A picture-free, exact copy of all the records below is the goal.

== Segment start ==

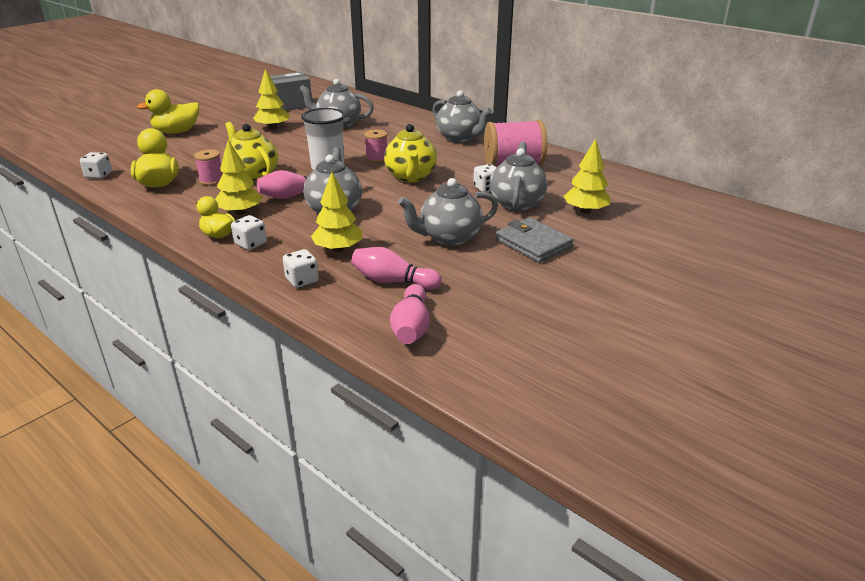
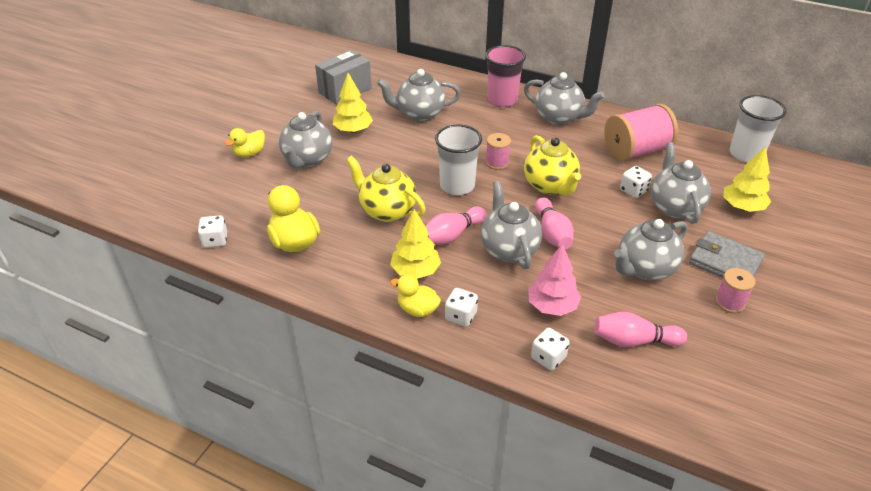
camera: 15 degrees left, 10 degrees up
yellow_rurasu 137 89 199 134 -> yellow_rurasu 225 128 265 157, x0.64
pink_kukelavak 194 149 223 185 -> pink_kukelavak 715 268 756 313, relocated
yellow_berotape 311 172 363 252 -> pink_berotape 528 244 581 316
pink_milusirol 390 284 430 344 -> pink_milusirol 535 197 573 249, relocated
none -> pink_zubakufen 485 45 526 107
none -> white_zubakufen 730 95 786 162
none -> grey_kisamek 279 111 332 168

== Segment end ==

Written reply:
camera: 15 degrees left, 10 degrees up
yellow_rurasu 137 89 199 134 -> yellow_rurasu 225 128 265 157, x0.64
pink_kukelavak 194 149 223 185 -> pink_kukelavak 715 268 756 313, relocated
yellow_berotape 311 172 363 252 -> pink_berotape 528 244 581 316
pink_milusirol 390 284 430 344 -> pink_milusirol 535 197 573 249, relocated
none -> pink_zubakufen 485 45 526 107
none -> white_zubakufen 730 95 786 162
none -> grey_kisamek 279 111 332 168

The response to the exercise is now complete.